= GOAL OF THE EXERCISE =
Emit an exact copy of the lines running from the start of the records to the line containing "D3: LED white", both included.
===== DATASET CONTENT =====
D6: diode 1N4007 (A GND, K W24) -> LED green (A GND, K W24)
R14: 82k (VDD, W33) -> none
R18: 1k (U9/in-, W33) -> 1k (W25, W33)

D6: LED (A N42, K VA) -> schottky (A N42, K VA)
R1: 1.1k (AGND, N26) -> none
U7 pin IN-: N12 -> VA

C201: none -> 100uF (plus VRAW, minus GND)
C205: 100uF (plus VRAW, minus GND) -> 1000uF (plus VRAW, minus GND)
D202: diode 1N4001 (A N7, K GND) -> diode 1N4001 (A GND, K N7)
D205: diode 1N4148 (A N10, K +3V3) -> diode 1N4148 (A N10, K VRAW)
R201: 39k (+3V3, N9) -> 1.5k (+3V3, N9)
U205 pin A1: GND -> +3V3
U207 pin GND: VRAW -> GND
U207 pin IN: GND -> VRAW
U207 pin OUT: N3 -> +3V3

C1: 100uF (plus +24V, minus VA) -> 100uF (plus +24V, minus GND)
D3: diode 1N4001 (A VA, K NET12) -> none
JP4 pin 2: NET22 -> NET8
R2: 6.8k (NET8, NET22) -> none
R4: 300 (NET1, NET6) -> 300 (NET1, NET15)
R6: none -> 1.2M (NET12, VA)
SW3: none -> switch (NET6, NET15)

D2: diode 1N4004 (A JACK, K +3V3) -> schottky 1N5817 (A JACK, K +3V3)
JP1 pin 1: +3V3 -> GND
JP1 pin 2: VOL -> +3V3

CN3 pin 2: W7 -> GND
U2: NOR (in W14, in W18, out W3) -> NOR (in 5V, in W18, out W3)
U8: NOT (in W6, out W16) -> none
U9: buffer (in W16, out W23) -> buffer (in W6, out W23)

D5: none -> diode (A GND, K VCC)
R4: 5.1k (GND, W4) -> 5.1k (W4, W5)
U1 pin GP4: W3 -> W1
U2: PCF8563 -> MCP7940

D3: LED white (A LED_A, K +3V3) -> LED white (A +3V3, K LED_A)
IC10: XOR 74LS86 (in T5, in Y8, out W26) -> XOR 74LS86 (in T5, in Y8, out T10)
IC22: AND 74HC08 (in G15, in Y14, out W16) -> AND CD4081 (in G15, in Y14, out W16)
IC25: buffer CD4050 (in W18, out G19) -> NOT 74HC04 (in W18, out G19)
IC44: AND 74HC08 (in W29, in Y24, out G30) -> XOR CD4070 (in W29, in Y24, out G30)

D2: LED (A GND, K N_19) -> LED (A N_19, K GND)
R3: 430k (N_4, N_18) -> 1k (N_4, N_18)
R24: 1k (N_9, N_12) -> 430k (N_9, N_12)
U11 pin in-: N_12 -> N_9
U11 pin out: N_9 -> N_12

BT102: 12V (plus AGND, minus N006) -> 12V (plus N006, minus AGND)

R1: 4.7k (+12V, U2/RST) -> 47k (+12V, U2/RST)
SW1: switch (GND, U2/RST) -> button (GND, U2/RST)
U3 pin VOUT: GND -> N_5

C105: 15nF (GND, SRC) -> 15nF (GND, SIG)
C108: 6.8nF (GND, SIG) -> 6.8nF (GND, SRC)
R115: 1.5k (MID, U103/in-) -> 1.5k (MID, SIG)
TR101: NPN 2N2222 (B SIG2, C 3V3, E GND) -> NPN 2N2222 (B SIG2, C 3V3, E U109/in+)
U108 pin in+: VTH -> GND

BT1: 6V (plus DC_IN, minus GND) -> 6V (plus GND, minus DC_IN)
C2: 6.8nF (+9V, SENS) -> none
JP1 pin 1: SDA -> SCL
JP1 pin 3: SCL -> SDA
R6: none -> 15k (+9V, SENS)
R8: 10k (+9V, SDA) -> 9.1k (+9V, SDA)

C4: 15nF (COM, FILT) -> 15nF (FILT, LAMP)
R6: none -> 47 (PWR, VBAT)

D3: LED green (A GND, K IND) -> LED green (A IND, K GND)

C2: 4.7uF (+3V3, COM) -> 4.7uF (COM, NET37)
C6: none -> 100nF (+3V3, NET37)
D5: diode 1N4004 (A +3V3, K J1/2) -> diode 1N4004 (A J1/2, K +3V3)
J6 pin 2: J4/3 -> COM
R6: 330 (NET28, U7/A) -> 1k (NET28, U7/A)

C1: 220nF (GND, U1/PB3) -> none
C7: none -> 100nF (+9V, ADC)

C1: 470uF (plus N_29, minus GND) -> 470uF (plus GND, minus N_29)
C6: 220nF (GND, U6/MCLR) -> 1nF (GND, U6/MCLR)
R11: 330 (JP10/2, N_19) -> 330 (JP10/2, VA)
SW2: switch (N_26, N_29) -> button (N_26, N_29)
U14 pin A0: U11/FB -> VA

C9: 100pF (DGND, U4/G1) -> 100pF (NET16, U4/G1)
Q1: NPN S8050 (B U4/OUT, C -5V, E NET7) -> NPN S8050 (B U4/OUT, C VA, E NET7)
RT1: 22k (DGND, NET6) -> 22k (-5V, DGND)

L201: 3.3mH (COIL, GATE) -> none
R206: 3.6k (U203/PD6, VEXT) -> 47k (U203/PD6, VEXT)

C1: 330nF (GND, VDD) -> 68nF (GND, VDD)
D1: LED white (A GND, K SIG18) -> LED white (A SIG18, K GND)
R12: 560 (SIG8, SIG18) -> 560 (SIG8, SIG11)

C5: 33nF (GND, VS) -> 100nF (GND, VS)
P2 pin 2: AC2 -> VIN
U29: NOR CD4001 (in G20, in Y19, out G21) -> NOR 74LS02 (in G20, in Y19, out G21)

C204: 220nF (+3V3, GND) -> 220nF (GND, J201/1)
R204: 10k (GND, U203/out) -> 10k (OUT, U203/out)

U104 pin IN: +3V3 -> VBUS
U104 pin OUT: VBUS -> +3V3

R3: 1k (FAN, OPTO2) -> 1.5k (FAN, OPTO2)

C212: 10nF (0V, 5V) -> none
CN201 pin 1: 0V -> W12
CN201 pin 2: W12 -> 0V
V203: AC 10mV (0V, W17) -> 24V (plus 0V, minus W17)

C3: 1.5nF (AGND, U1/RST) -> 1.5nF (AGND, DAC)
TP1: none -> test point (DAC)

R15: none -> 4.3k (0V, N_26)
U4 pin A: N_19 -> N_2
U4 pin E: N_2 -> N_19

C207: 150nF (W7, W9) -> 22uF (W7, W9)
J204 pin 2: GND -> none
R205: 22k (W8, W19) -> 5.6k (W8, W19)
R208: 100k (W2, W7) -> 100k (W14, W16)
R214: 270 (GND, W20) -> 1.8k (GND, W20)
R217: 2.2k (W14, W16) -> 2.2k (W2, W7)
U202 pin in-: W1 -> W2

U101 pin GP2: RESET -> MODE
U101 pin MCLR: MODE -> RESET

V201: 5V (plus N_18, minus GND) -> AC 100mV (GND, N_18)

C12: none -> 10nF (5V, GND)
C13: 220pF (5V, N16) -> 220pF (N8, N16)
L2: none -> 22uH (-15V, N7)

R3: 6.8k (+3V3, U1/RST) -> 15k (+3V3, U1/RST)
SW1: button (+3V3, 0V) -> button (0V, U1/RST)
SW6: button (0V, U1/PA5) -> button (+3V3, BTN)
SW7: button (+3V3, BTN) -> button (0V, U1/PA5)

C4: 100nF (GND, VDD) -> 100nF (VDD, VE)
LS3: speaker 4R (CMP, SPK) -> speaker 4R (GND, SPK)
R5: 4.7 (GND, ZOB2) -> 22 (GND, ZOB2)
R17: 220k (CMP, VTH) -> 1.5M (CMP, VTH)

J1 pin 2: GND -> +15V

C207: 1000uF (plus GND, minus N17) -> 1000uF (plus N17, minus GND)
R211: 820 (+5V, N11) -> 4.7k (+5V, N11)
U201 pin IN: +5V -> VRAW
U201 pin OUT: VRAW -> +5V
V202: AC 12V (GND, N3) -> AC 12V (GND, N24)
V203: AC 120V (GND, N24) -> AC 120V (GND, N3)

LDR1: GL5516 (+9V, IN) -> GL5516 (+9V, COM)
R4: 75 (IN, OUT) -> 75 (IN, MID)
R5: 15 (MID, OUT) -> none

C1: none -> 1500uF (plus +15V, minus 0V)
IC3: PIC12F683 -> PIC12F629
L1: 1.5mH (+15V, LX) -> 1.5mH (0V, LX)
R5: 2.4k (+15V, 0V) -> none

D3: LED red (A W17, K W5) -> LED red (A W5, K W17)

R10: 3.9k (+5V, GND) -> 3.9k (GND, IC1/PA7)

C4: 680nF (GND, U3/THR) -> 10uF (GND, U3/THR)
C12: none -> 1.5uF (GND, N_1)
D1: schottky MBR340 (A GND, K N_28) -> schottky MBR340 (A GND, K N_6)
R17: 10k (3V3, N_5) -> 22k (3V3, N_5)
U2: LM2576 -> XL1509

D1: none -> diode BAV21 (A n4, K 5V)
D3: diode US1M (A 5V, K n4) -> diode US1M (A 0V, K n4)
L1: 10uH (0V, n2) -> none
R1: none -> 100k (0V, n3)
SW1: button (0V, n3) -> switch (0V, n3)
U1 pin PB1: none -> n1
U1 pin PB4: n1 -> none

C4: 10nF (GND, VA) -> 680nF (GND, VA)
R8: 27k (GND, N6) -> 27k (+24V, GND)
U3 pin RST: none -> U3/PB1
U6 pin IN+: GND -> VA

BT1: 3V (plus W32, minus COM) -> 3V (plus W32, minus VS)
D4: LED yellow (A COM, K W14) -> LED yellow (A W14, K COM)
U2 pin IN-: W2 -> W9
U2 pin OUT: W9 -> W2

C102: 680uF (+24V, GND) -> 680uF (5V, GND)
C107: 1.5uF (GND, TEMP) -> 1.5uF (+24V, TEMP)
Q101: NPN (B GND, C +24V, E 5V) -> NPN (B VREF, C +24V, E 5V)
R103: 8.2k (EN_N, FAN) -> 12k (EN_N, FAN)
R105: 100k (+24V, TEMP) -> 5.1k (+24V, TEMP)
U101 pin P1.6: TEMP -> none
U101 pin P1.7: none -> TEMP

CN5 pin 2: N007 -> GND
=====
= EXPECTED ANSWER =
D6: diode 1N4007 (A GND, K W24) -> LED green (A GND, K W24)
R14: 82k (VDD, W33) -> none
R18: 1k (U9/in-, W33) -> 1k (W25, W33)

D6: LED (A N42, K VA) -> schottky (A N42, K VA)
R1: 1.1k (AGND, N26) -> none
U7 pin IN-: N12 -> VA

C201: none -> 100uF (plus VRAW, minus GND)
C205: 100uF (plus VRAW, minus GND) -> 1000uF (plus VRAW, minus GND)
D202: diode 1N4001 (A N7, K GND) -> diode 1N4001 (A GND, K N7)
D205: diode 1N4148 (A N10, K +3V3) -> diode 1N4148 (A N10, K VRAW)
R201: 39k (+3V3, N9) -> 1.5k (+3V3, N9)
U205 pin A1: GND -> +3V3
U207 pin GND: VRAW -> GND
U207 pin IN: GND -> VRAW
U207 pin OUT: N3 -> +3V3

C1: 100uF (plus +24V, minus VA) -> 100uF (plus +24V, minus GND)
D3: diode 1N4001 (A VA, K NET12) -> none
JP4 pin 2: NET22 -> NET8
R2: 6.8k (NET8, NET22) -> none
R4: 300 (NET1, NET6) -> 300 (NET1, NET15)
R6: none -> 1.2M (NET12, VA)
SW3: none -> switch (NET6, NET15)

D2: diode 1N4004 (A JACK, K +3V3) -> schottky 1N5817 (A JACK, K +3V3)
JP1 pin 1: +3V3 -> GND
JP1 pin 2: VOL -> +3V3

CN3 pin 2: W7 -> GND
U2: NOR (in W14, in W18, out W3) -> NOR (in 5V, in W18, out W3)
U8: NOT (in W6, out W16) -> none
U9: buffer (in W16, out W23) -> buffer (in W6, out W23)

D5: none -> diode (A GND, K VCC)
R4: 5.1k (GND, W4) -> 5.1k (W4, W5)
U1 pin GP4: W3 -> W1
U2: PCF8563 -> MCP7940

D3: LED white (A LED_A, K +3V3) -> LED white (A +3V3, K LED_A)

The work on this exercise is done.